### Exercise directions:
Every record below needs to be retyped exactly as it appears.

(Data items)
================================
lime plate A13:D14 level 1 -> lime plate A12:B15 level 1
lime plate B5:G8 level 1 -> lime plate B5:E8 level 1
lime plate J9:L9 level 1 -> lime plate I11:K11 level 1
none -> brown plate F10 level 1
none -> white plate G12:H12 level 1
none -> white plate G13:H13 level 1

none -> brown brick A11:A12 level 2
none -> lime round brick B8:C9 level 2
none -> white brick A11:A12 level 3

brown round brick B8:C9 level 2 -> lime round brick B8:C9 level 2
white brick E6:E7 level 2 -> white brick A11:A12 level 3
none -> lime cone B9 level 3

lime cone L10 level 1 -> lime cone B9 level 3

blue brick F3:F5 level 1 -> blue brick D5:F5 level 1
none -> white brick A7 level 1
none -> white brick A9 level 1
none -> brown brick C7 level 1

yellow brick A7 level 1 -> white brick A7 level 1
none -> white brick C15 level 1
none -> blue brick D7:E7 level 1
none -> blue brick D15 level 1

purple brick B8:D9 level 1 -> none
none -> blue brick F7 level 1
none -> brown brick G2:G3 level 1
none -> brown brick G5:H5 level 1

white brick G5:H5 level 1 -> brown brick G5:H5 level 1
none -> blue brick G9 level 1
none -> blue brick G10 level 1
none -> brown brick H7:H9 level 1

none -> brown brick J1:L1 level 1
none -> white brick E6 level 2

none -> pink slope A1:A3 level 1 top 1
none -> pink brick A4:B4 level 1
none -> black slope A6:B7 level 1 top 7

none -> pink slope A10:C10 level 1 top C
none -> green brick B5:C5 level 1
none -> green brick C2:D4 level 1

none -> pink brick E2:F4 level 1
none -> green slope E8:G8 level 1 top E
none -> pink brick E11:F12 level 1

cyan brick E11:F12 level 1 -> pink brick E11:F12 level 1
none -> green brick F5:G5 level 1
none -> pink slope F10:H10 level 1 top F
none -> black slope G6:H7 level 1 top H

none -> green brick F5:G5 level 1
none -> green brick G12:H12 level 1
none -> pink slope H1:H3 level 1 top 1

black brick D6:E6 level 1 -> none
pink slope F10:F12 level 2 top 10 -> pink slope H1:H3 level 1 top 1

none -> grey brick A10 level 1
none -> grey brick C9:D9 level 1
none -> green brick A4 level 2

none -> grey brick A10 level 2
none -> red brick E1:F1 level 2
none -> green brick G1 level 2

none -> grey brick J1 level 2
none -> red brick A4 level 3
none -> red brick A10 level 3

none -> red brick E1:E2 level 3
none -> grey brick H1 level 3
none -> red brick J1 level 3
================================
### Your solution:
lime plate A13:D14 level 1 -> lime plate A12:B15 level 1
lime plate B5:G8 level 1 -> lime plate B5:E8 level 1
lime plate J9:L9 level 1 -> lime plate I11:K11 level 1
none -> brown plate F10 level 1
none -> white plate G12:H12 level 1
none -> white plate G13:H13 level 1

none -> brown brick A11:A12 level 2
none -> lime round brick B8:C9 level 2
none -> white brick A11:A12 level 3

brown round brick B8:C9 level 2 -> lime round brick B8:C9 level 2
white brick E6:E7 level 2 -> white brick A11:A12 level 3
none -> lime cone B9 level 3

lime cone L10 level 1 -> lime cone B9 level 3

blue brick F3:F5 level 1 -> blue brick D5:F5 level 1
none -> white brick A7 level 1
none -> white brick A9 level 1
none -> brown brick C7 level 1

yellow brick A7 level 1 -> white brick A7 level 1
none -> white brick C15 level 1
none -> blue brick D7:E7 level 1
none -> blue brick D15 level 1

purple brick B8:D9 level 1 -> none
none -> blue brick F7 level 1
none -> brown brick G2:G3 level 1
none -> brown brick G5:H5 level 1

white brick G5:H5 level 1 -> brown brick G5:H5 level 1
none -> blue brick G9 level 1
none -> blue brick G10 level 1
none -> brown brick H7:H9 level 1

none -> brown brick J1:L1 level 1
none -> white brick E6 level 2

none -> pink slope A1:A3 level 1 top 1
none -> pink brick A4:B4 level 1
none -> black slope A6:B7 level 1 top 7

none -> pink slope A10:C10 level 1 top C
none -> green brick B5:C5 level 1
none -> green brick C2:D4 level 1

none -> pink brick E2:F4 level 1
none -> green slope E8:G8 level 1 top E
none -> pink brick E11:F12 level 1

cyan brick E11:F12 level 1 -> pink brick E11:F12 level 1
none -> green brick F5:G5 level 1
none -> pink slope F10:H10 level 1 top F
none -> black slope G6:H7 level 1 top H

none -> green brick F5:G5 level 1
none -> green brick G12:H12 level 1
none -> pink slope H1:H3 level 1 top 1

black brick D6:E6 level 1 -> none
pink slope F10:F12 level 2 top 10 -> pink slope H1:H3 level 1 top 1

none -> grey brick A10 level 1
none -> grey brick C9:D9 level 1
none -> green brick A4 level 2

none -> grey brick A10 level 2
none -> red brick E1:F1 level 2
none -> green brick G1 level 2

none -> grey brick J1 level 2
none -> red brick A4 level 3
none -> red brick A10 level 3

none -> red brick E1:E2 level 3
none -> grey brick H1 level 3
none -> red brick J1 level 3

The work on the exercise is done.